WORK INSTRUCTION.
Only one stretch of the data should be retyped: the lines from the line containing "L102: 15mH (GND, N007) -> 100uH (GND, N007)" through the line containing "R108: 15 (N002, N008) -> none". Keep pictures out of it.

SUPPLIED RECORDS START

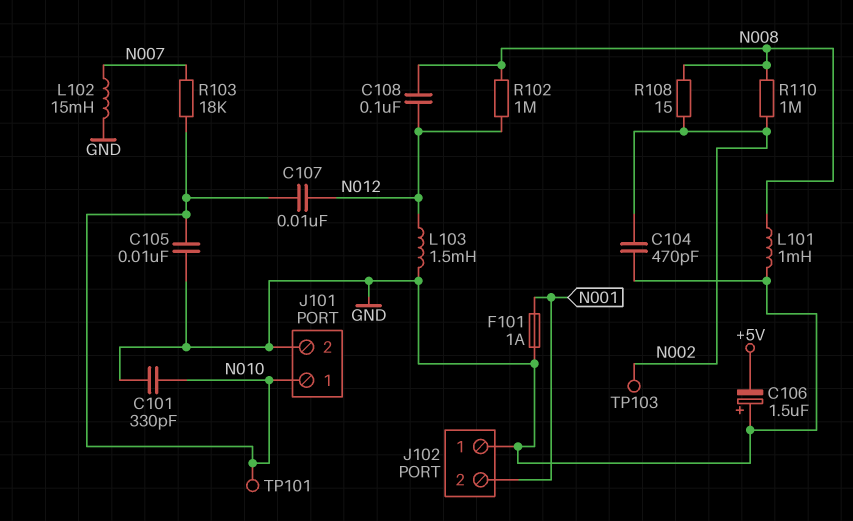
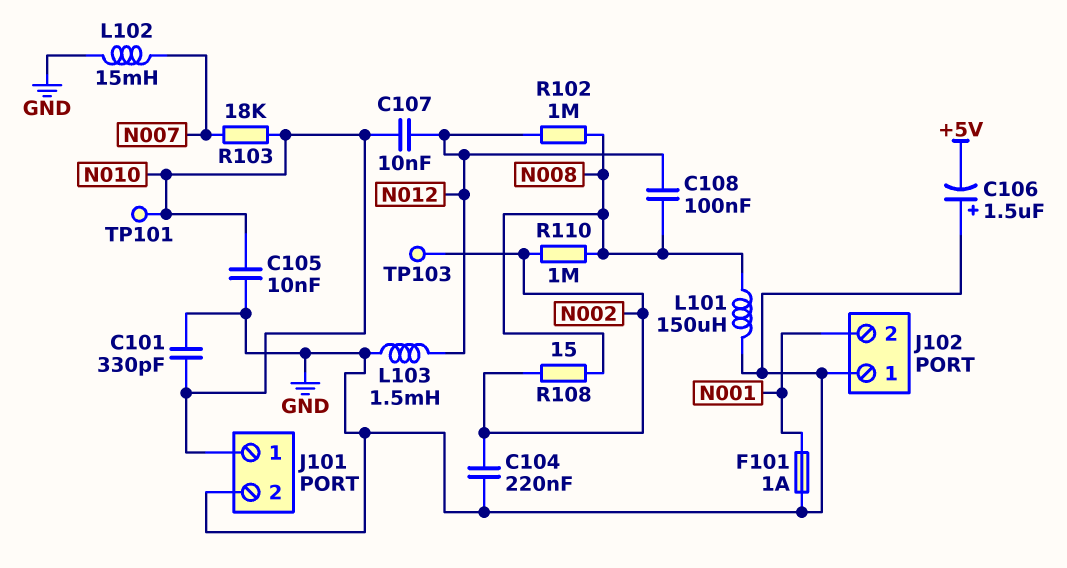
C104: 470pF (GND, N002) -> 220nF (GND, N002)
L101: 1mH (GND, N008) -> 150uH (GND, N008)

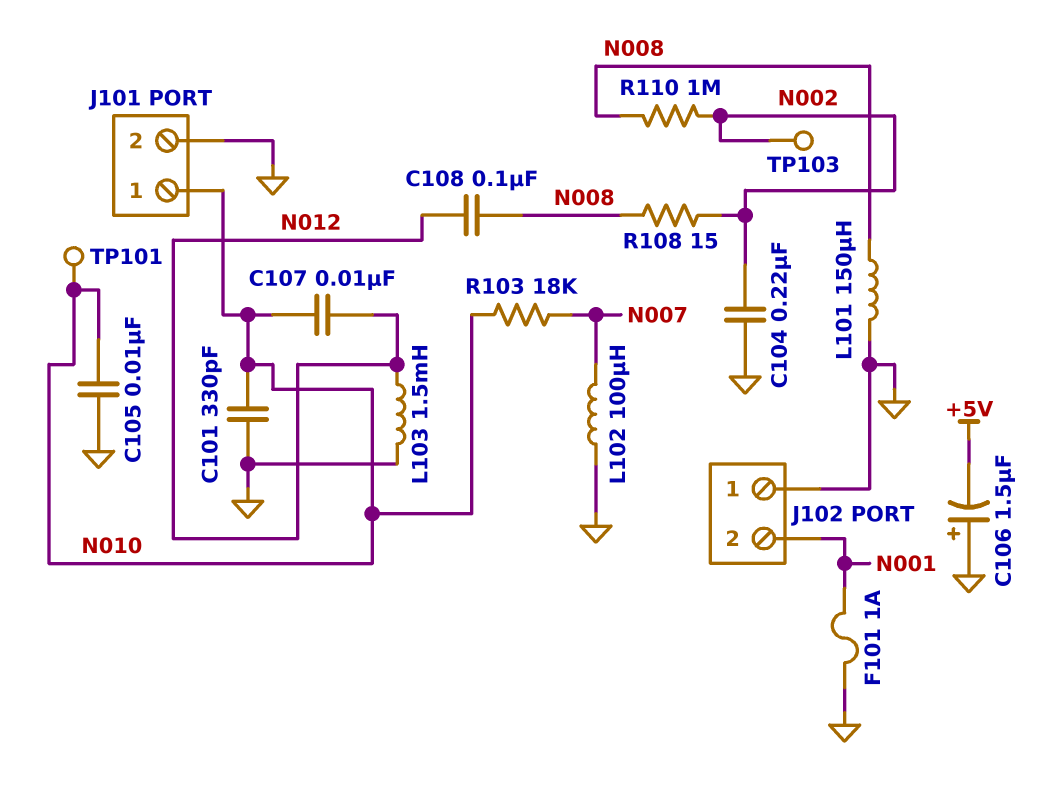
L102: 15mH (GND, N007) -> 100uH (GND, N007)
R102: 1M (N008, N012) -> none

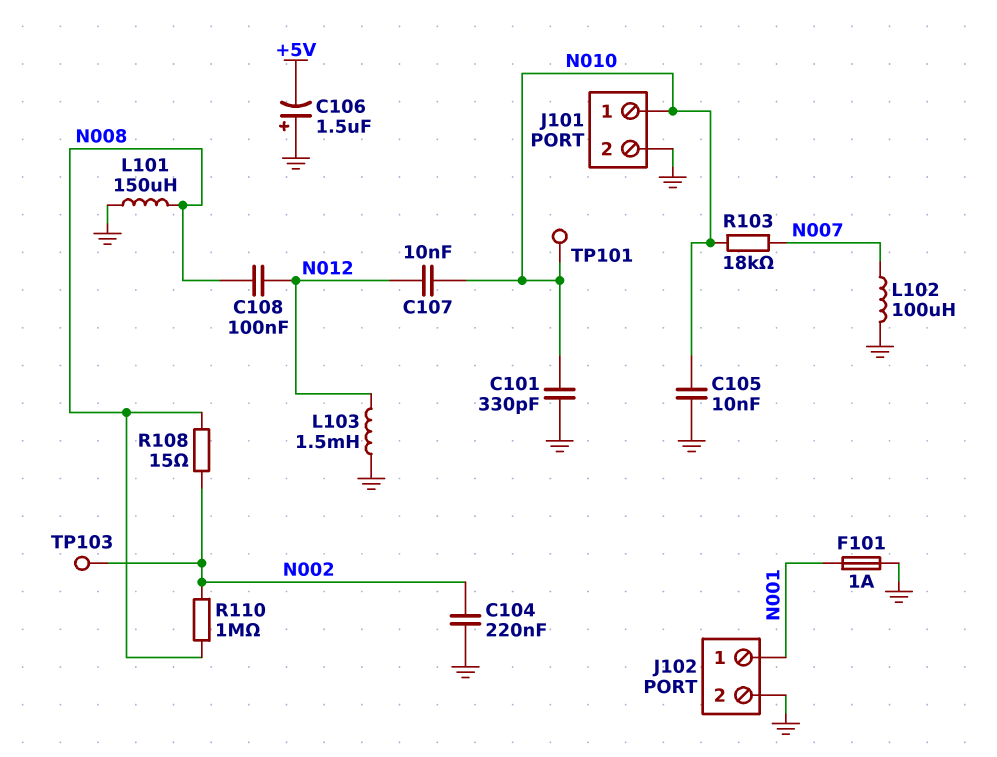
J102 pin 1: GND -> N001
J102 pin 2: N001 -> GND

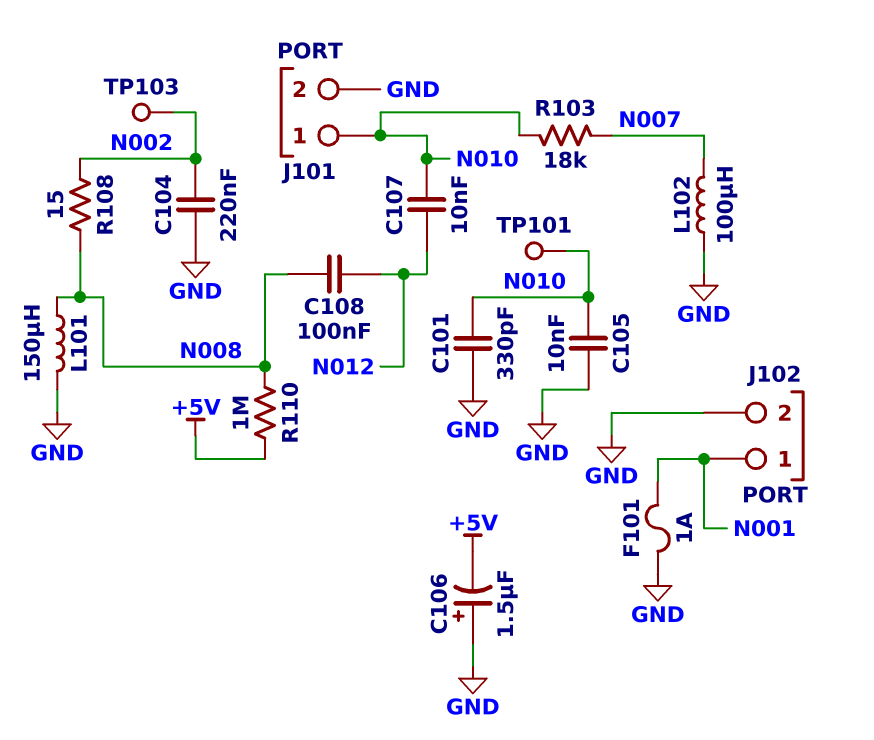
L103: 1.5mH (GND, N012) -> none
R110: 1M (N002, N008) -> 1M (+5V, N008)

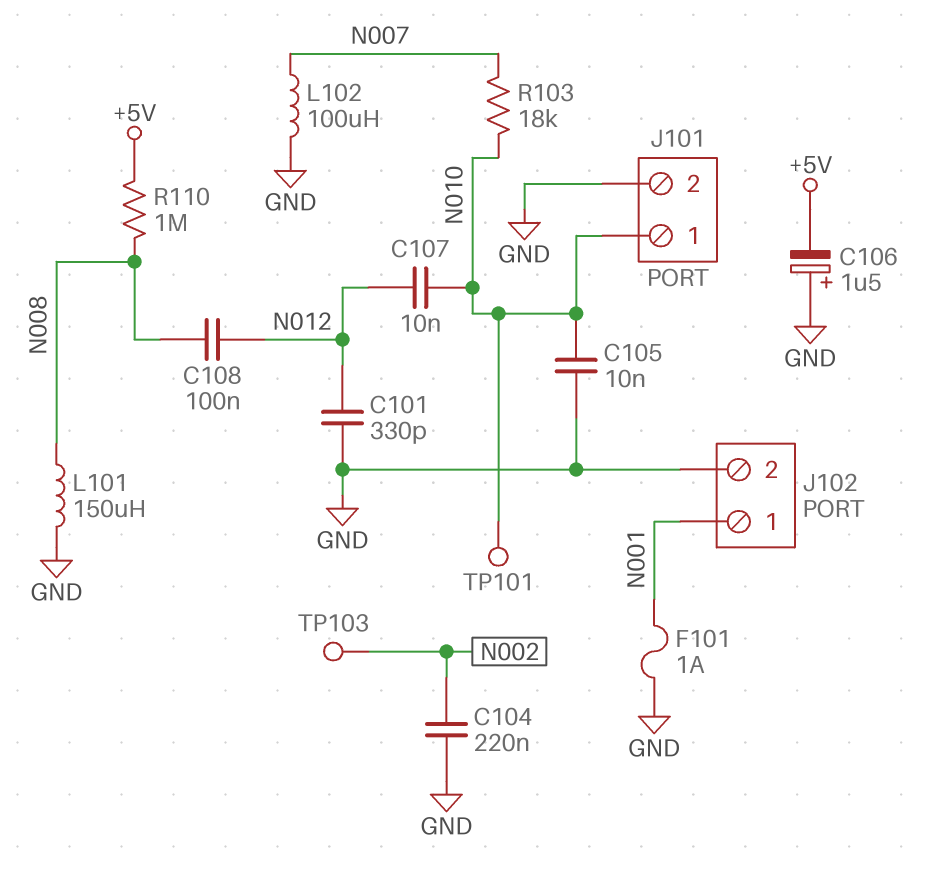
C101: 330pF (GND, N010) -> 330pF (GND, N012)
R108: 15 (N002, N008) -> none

SUPPLIED RECORDS END
SUPPLIED RECORDS START

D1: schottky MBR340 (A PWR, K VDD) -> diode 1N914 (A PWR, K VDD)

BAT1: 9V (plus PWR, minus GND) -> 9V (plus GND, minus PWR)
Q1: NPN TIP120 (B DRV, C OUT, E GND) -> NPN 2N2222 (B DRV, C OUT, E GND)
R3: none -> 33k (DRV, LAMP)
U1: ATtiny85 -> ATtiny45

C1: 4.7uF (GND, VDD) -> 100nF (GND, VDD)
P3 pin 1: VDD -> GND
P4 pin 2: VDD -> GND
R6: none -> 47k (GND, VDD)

SUPPLIED RECORDS END

OUTPUT OF THE EXERCISE.
L102: 15mH (GND, N007) -> 100uH (GND, N007)
R102: 1M (N008, N012) -> none

J102 pin 1: GND -> N001
J102 pin 2: N001 -> GND

L103: 1.5mH (GND, N012) -> none
R110: 1M (N002, N008) -> 1M (+5V, N008)

C101: 330pF (GND, N010) -> 330pF (GND, N012)
R108: 15 (N002, N008) -> none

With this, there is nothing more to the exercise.